Sort through the data and copy the lines holding the word "purple".

Data supplied
━━━━━━━━━━━━━━━━━━━━━━━━━━━━━━
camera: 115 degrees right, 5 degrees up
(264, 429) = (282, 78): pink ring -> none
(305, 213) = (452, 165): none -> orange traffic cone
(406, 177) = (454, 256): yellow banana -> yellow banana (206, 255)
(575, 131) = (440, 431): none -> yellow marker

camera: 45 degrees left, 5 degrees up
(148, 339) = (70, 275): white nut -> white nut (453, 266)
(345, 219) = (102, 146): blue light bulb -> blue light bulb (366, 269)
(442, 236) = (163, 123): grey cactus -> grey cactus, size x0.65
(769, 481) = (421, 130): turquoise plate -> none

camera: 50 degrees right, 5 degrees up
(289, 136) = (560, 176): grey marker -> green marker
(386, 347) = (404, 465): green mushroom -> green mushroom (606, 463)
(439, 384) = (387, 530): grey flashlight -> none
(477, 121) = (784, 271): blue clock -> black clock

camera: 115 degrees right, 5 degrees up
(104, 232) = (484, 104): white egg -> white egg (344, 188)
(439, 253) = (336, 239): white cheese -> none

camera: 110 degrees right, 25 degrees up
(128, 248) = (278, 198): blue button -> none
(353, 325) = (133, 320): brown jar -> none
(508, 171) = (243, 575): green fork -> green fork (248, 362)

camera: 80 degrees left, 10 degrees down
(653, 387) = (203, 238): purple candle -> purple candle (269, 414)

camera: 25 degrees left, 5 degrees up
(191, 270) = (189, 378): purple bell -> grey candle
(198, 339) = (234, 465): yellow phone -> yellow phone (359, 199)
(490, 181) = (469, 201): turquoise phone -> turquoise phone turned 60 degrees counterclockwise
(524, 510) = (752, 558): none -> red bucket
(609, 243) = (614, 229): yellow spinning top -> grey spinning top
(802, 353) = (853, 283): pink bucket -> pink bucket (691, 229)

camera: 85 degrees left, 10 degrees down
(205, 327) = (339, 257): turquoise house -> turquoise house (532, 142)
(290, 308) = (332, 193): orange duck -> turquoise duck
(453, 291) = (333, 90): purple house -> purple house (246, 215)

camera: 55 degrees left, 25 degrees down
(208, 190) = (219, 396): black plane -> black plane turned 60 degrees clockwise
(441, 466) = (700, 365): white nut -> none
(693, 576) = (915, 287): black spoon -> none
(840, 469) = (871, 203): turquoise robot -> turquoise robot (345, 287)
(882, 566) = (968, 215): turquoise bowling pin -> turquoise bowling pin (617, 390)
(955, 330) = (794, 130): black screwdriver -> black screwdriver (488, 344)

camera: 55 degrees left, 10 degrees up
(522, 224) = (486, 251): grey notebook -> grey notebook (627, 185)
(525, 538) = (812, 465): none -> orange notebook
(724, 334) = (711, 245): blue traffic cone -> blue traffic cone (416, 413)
━━━━━━━━━━━━━━━━━━━━━━━━━━━━━━
Problem solution
(653, 387) = (203, 238): purple candle -> purple candle (269, 414)
(191, 270) = (189, 378): purple bell -> grey candle
(453, 291) = (333, 90): purple house -> purple house (246, 215)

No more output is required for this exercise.